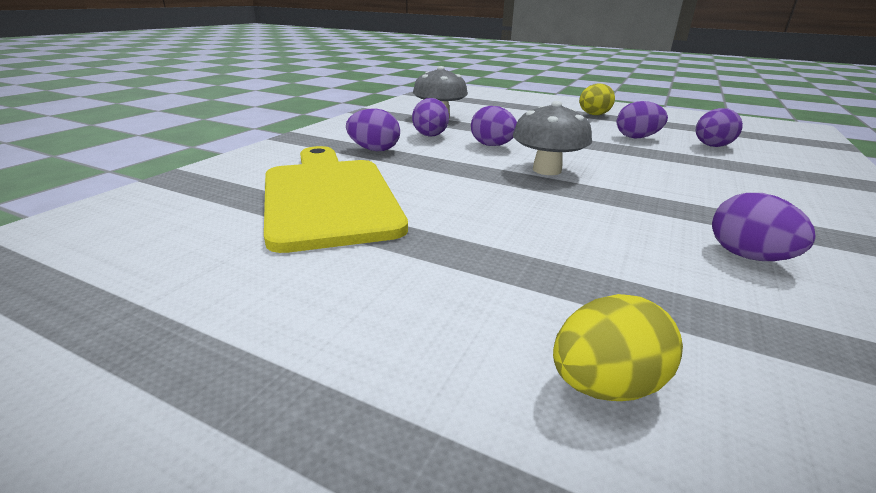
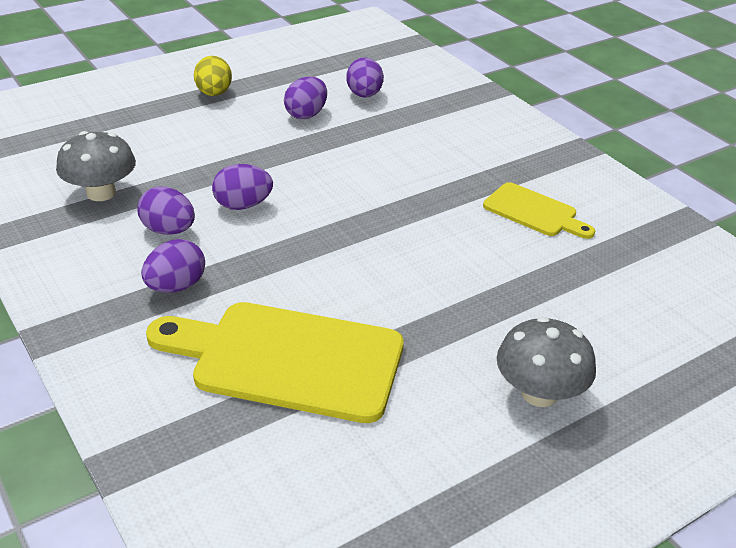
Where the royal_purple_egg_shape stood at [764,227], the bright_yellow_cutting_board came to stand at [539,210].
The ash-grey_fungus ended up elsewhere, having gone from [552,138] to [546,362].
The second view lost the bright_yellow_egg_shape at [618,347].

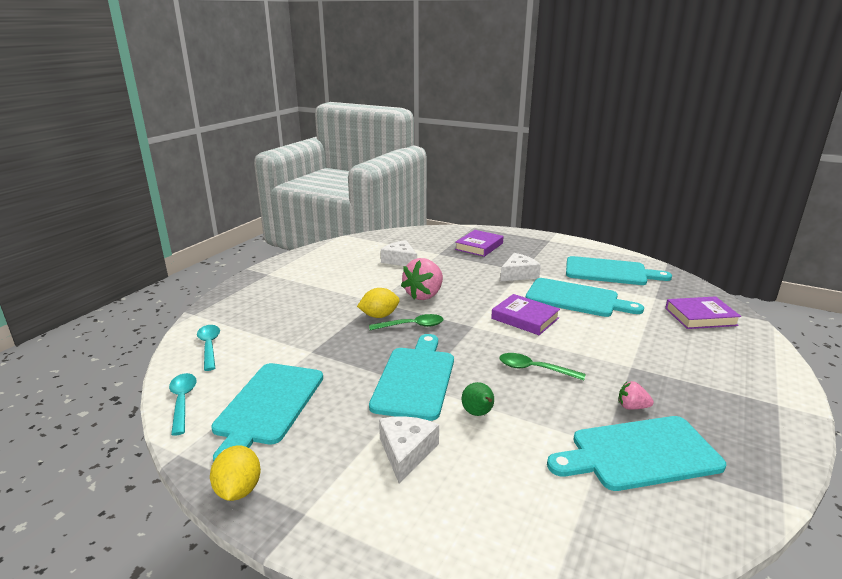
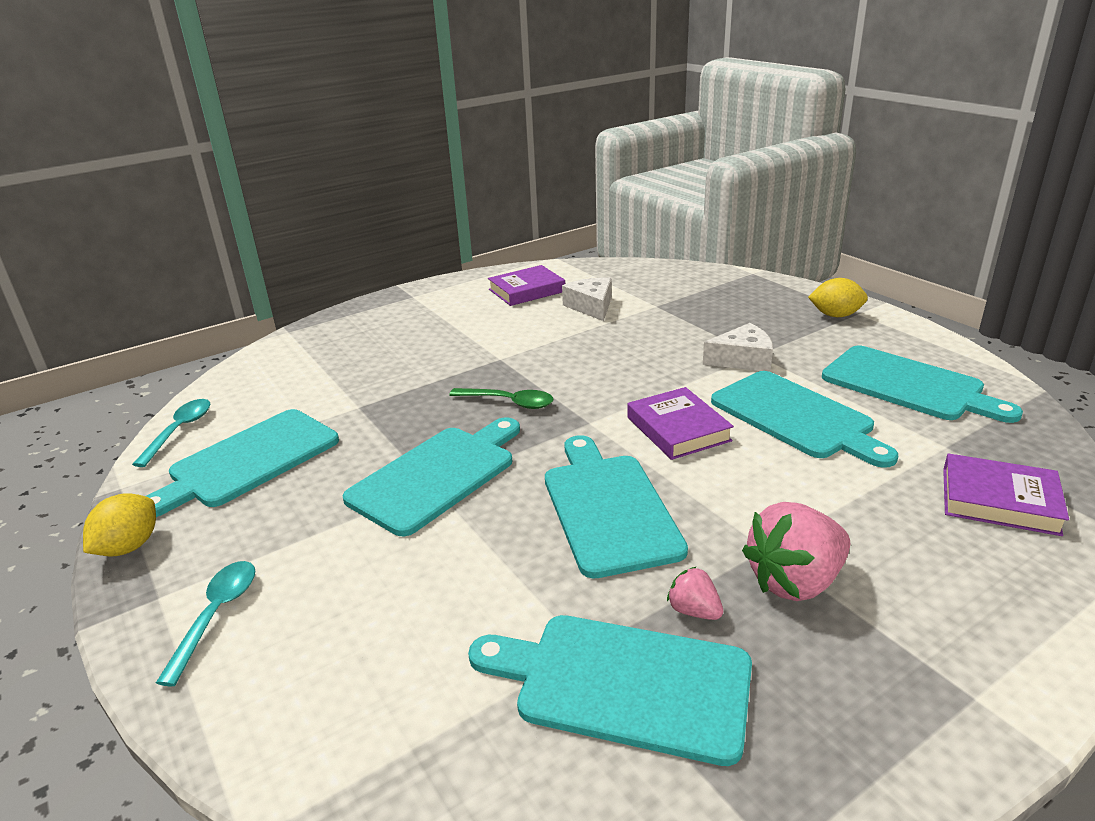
The teal_tablespoon ended up elsewhere, having gone from [208,348] to [205,623].
The royal_purple_hardcover ended up elsewhere, having gone from [479,243] to [526,285].
Where the emerald_tablespoon stood at [542,367], the teal_cutting_board came to stand at [616,507].
The rosy_toy_strawberry ended up elsewhere, having gone from [422,279] to [796,551].
The bright_yellow_citrus_fruit ended up elsewhere, having gone from [378,303] to [838,297].
The second view lost the snow-white_piece_of_cheese at [409,450].
The second view lost the emerald_toy_pear at [478,399].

## The task
Lines that hold "came" are the ones to copy, so pick each out from the data.

## Solution to this exercise
Where the royal_purple_egg_shape stood at [764,227], the bright_yellow_cutting_board came to stand at [539,210].
Where the emerald_tablespoon stood at [542,367], the teal_cutting_board came to stand at [616,507].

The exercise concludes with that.